======== EXCERPTED RECORDS

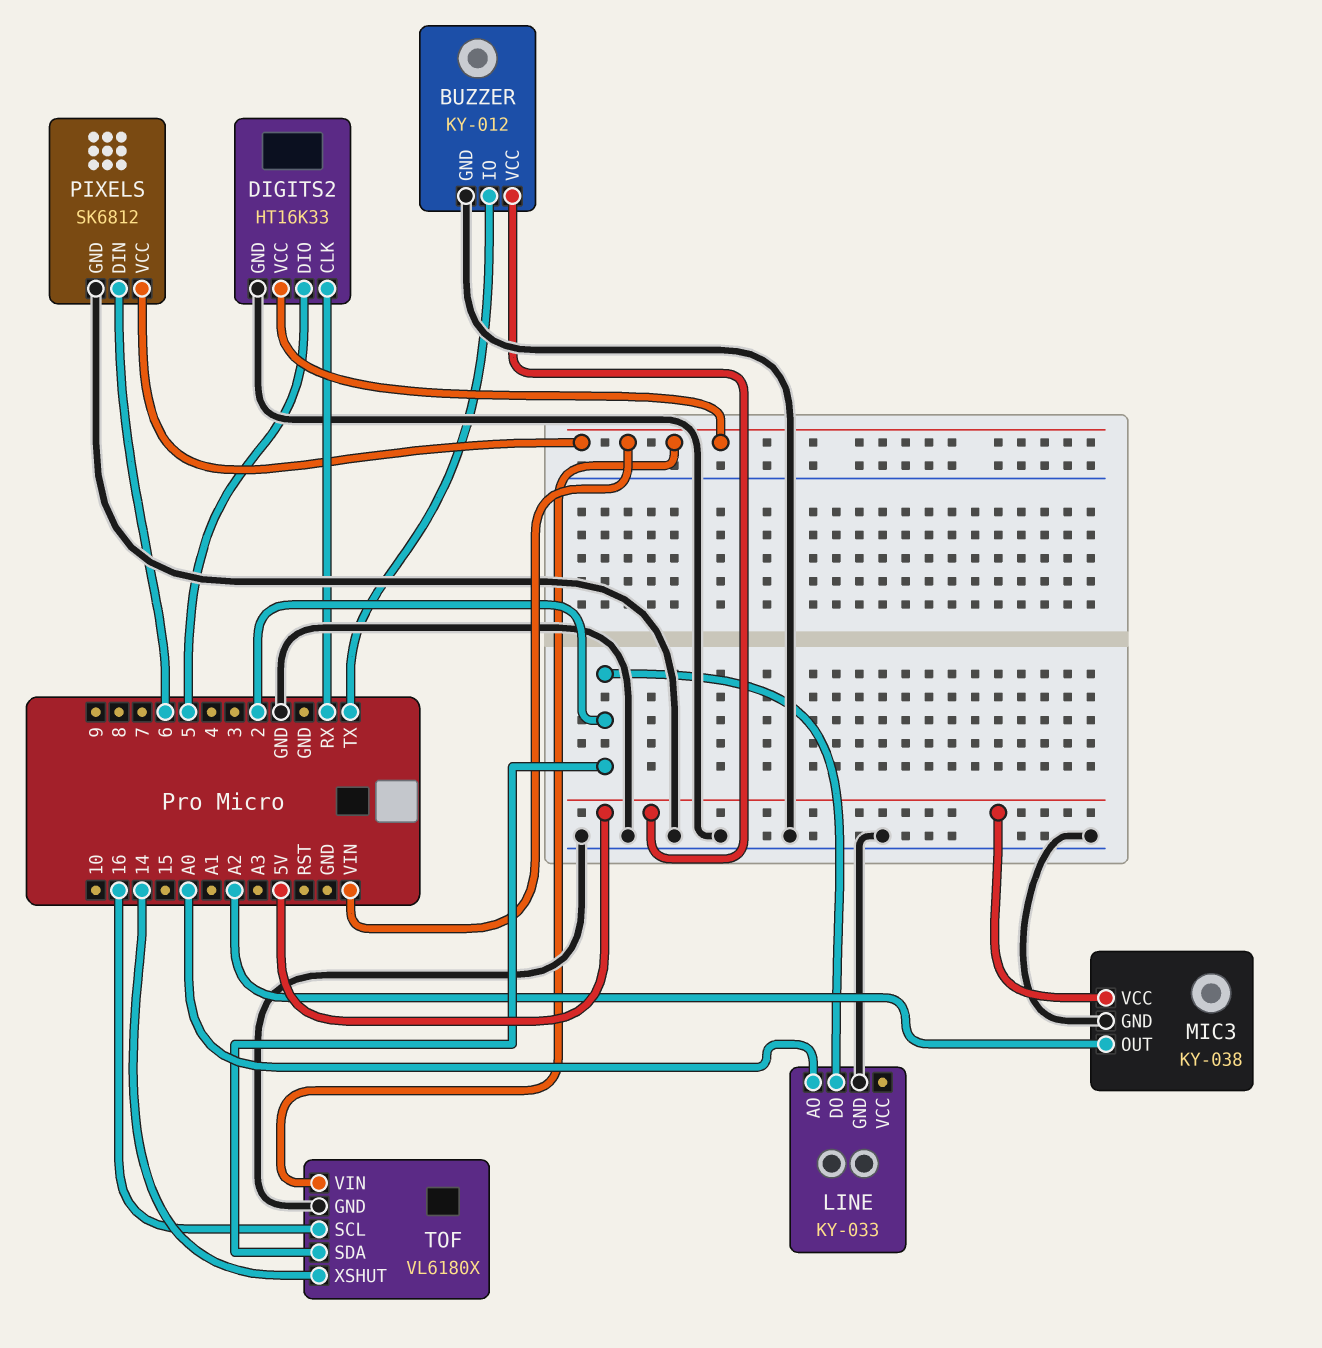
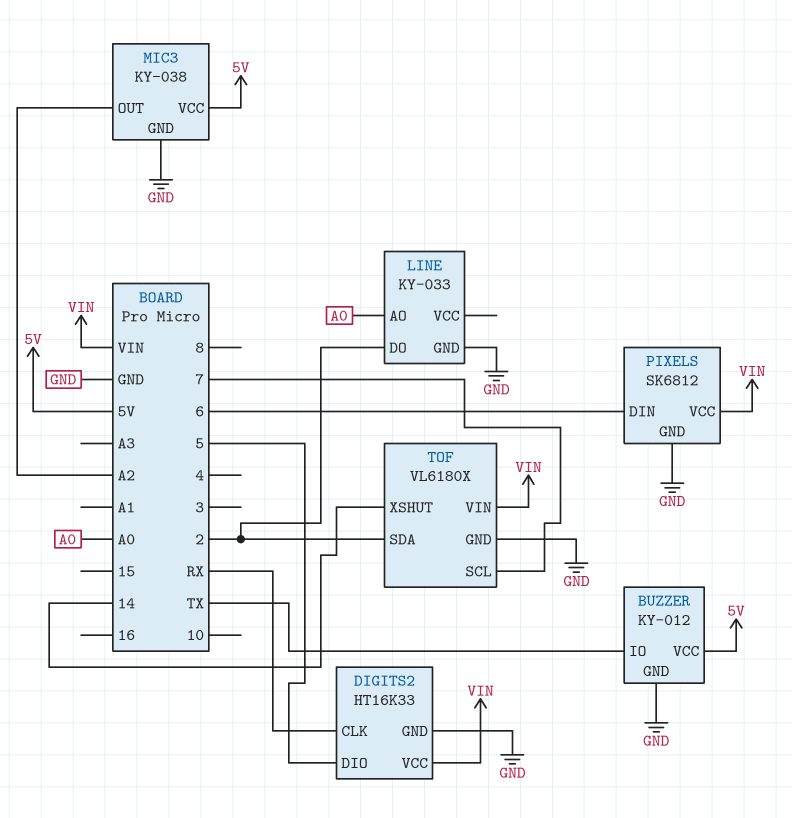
TOF pin SCL: 16 -> 7

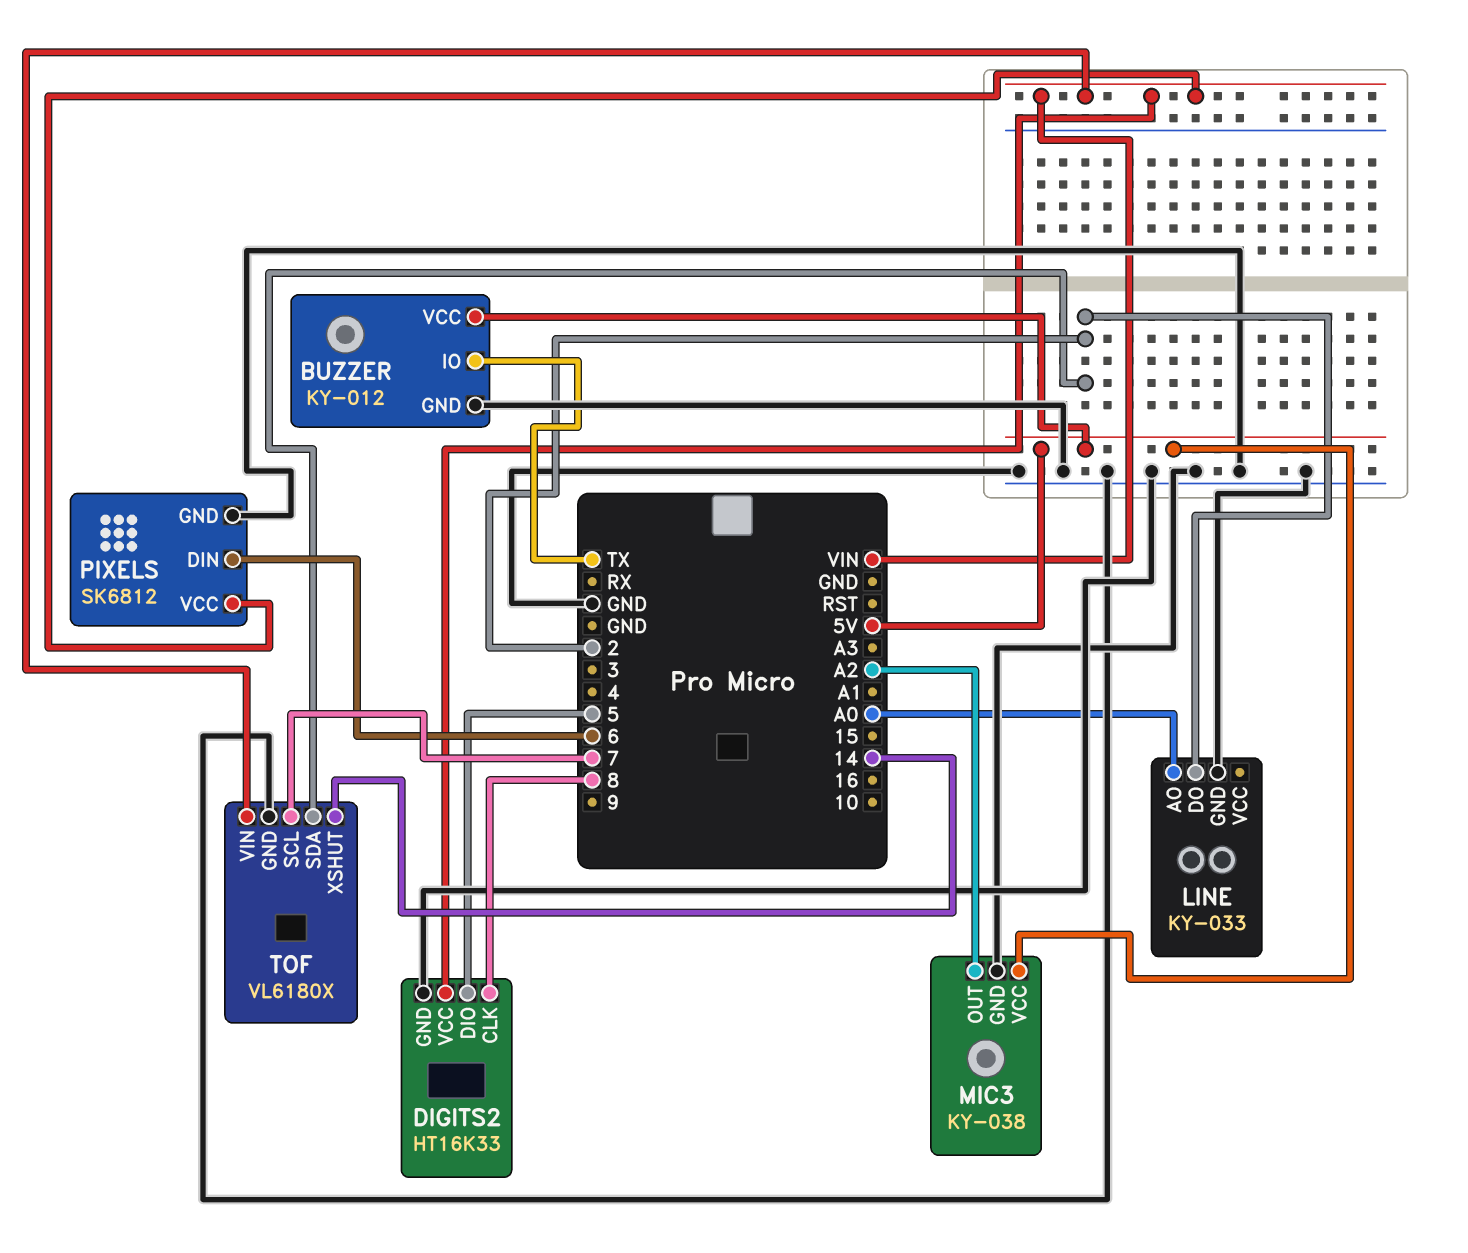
DIGITS2 pin CLK: RX -> 8

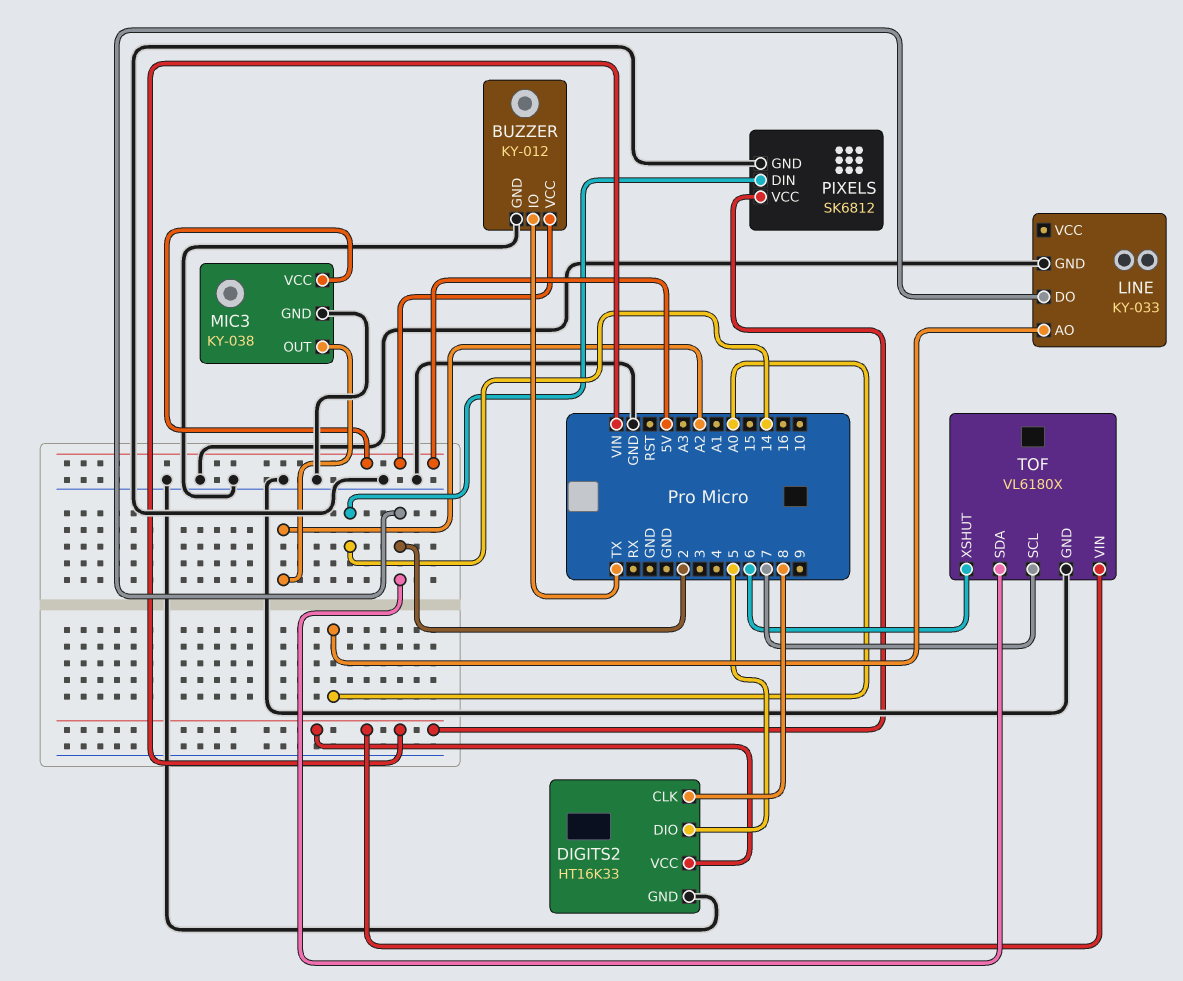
PIXELS pin DIN: 6 -> 14
TOF pin XSHUT: 14 -> 6

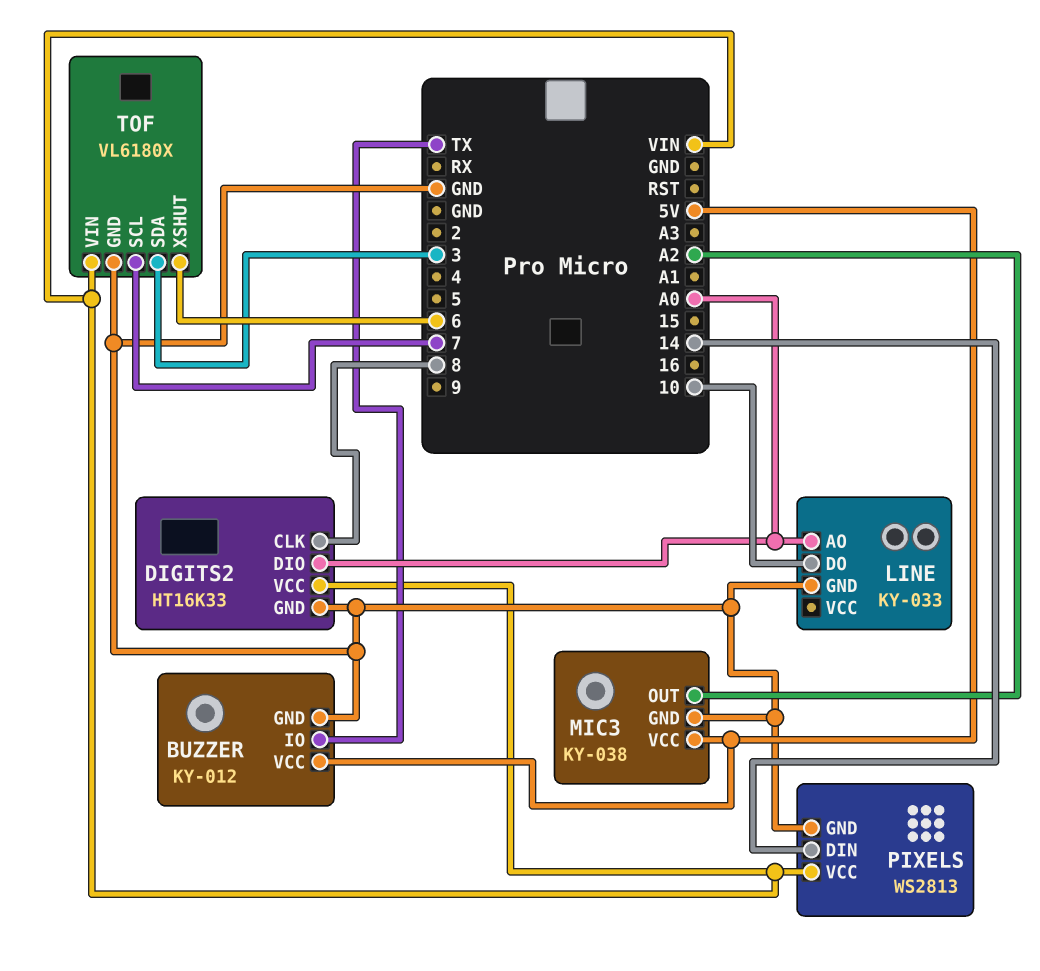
DIGITS2 pin DIO: 5 -> A0
LINE pin DO: 2 -> 10
PIXELS: SK6812 -> WS2813
TOF pin SDA: 2 -> 3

================

## WHAT IS EXPECTED
Only the lines from the one containing "DIGITS2 pin CLK: RX -> 8" through the last line of the entries above belong in the copy; reproduce them exactly and drop every picture.

## FINISHED TASK
DIGITS2 pin CLK: RX -> 8

PIXELS pin DIN: 6 -> 14
TOF pin XSHUT: 14 -> 6

DIGITS2 pin DIO: 5 -> A0
LINE pin DO: 2 -> 10
PIXELS: SK6812 -> WS2813
TOF pin SDA: 2 -> 3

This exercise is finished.